(PROBLEM) Lines that include the string "shifted" are the ones to copy from the entries below.

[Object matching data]

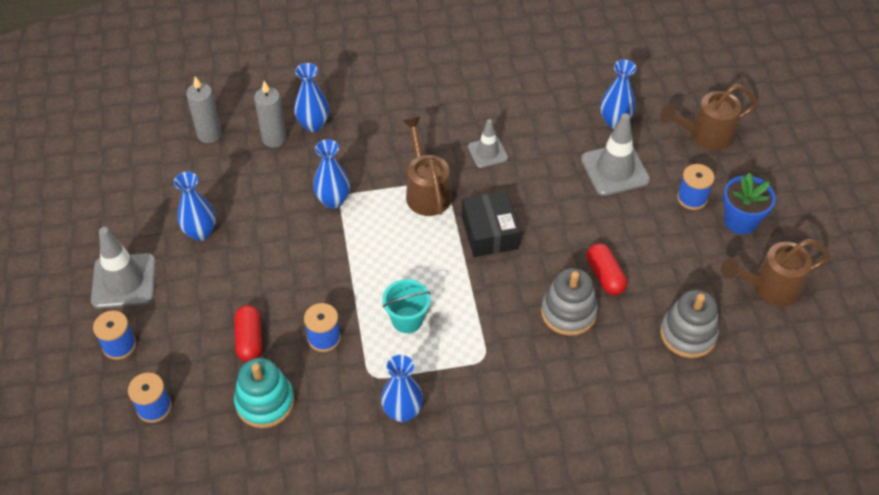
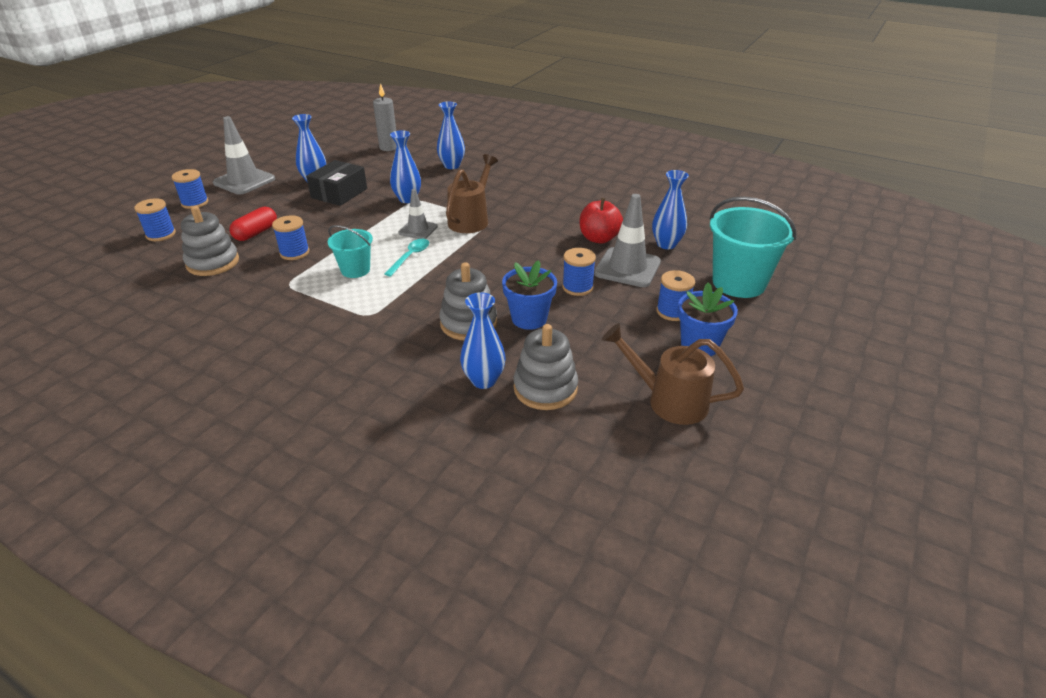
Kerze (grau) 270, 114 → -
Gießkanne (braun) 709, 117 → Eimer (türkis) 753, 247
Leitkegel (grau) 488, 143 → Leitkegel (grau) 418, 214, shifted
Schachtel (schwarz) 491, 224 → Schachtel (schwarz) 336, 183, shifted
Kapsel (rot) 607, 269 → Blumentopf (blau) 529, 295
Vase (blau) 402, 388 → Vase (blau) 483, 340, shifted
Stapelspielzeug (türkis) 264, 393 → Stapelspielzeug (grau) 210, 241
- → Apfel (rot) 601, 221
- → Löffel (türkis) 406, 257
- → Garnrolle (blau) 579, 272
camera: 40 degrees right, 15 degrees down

(RESULT OF THE EXERCISE)
Leitkegel (grau) 488, 143 → Leitkegel (grau) 418, 214, shifted
Schachtel (schwarz) 491, 224 → Schachtel (schwarz) 336, 183, shifted
Vase (blau) 402, 388 → Vase (blau) 483, 340, shifted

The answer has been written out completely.